#### Task requirements
All lines holding the word "purple" are to be copied from the records beneath.

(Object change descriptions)
◆ ◆ ◆ ◆ ◆

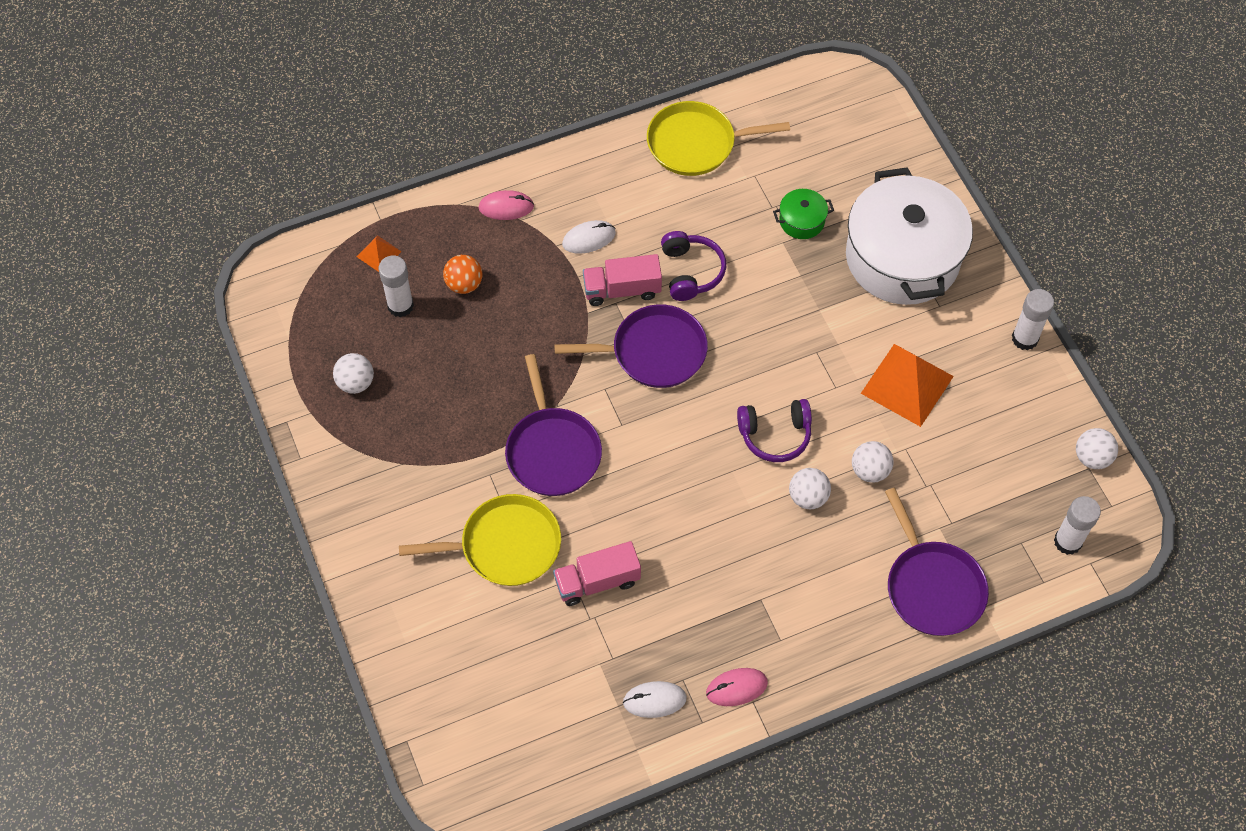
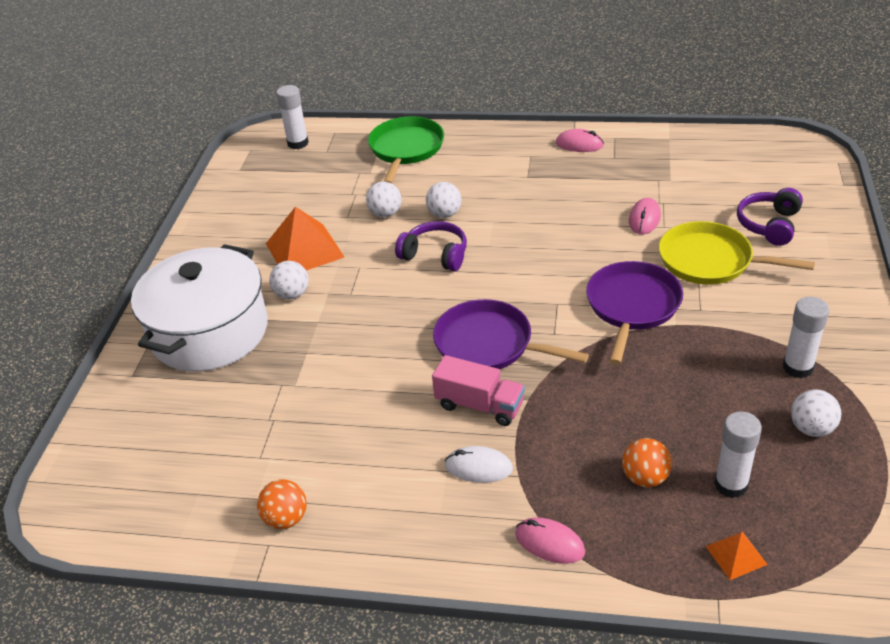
camera: 145 degrees left, 20 degrees down
pink truck [553,541,641,606] -> pink mouse [629,198,661,234]
white mouse [623,681,687,718] -> none
yellow pan [647,101,790,176] -> orange ball [257,479,307,529]
purple headphones [661,231,726,301] -> purple headphones moved to [737,188,803,246]
green pot [773,189,834,239] -> none
purple pan [885,488,989,636] -> green pan [368,116,444,183]
white glue stick [1012,289,1054,351] -> white glue stick moved to [783,297,829,378]
white ball [1076,428,1118,469] -> white ball moved to [269,261,309,299]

◆ ◆ ◆ ◆ ◆

#### The answer
purple headphones [661,231,726,301] -> purple headphones moved to [737,188,803,246]
purple pan [885,488,989,636] -> green pan [368,116,444,183]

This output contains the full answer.